§ **The data**
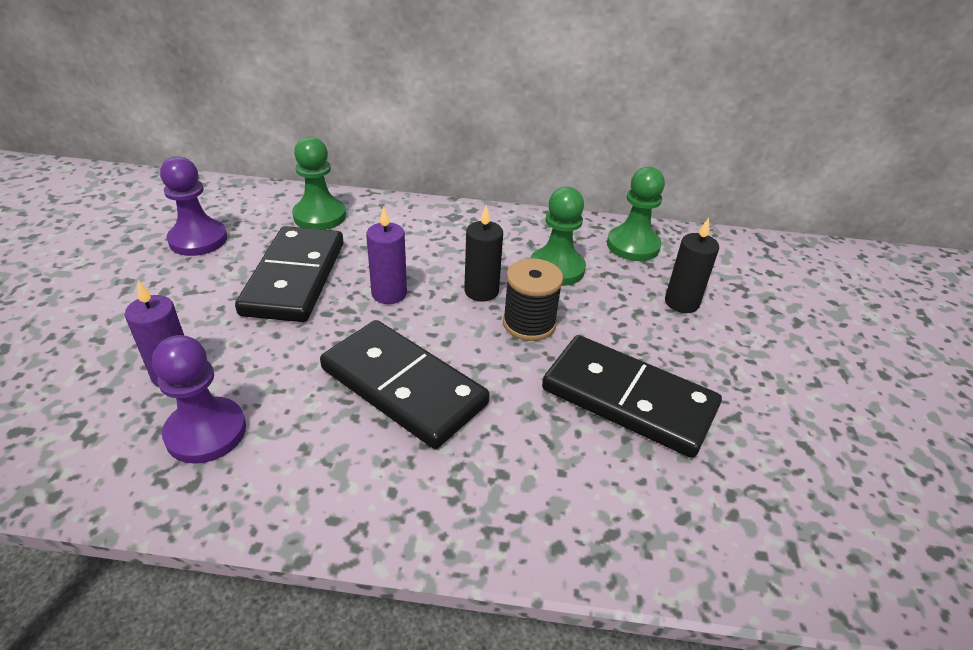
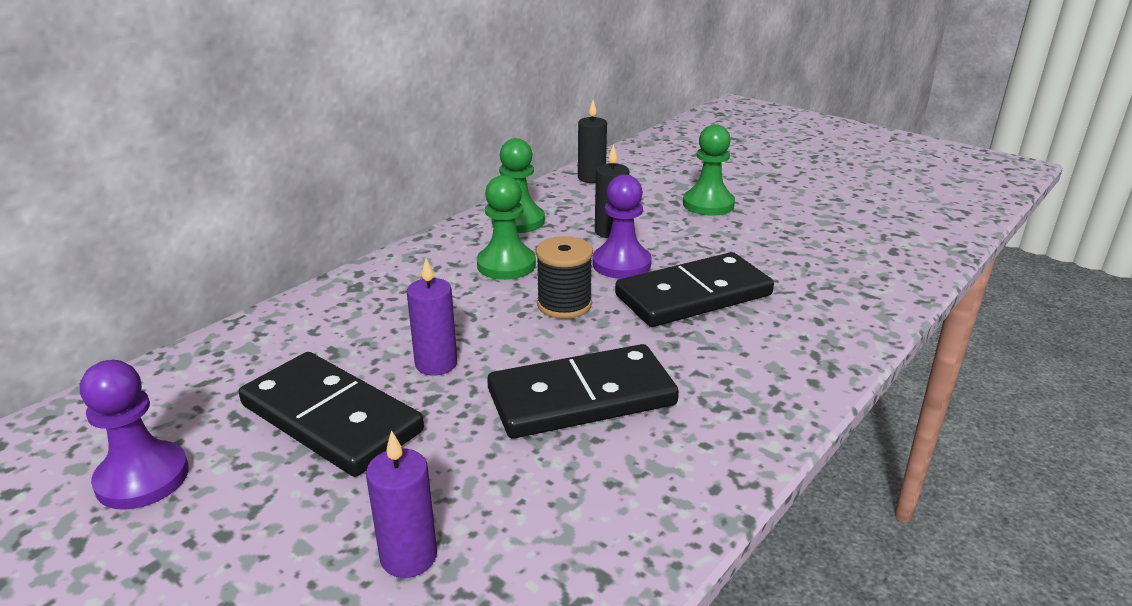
camera: 55 degrees left, 10 degrees down
(206, 432) = (533, 549): purple pawn -> purple pawn (621, 264)
(319, 216) = (231, 368): green pawn -> green pawn (708, 204)
(481, 291) = (493, 312): black candle -> black candle (591, 178)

§ **Task requirements**
Nothing but the lines from the one that contains "(319, 216) = (231, 368): green" through the end of the data above should appear, each reproduced exactly.

§ **Answer for the task**
(319, 216) = (231, 368): green pawn -> green pawn (708, 204)
(481, 291) = (493, 312): black candle -> black candle (591, 178)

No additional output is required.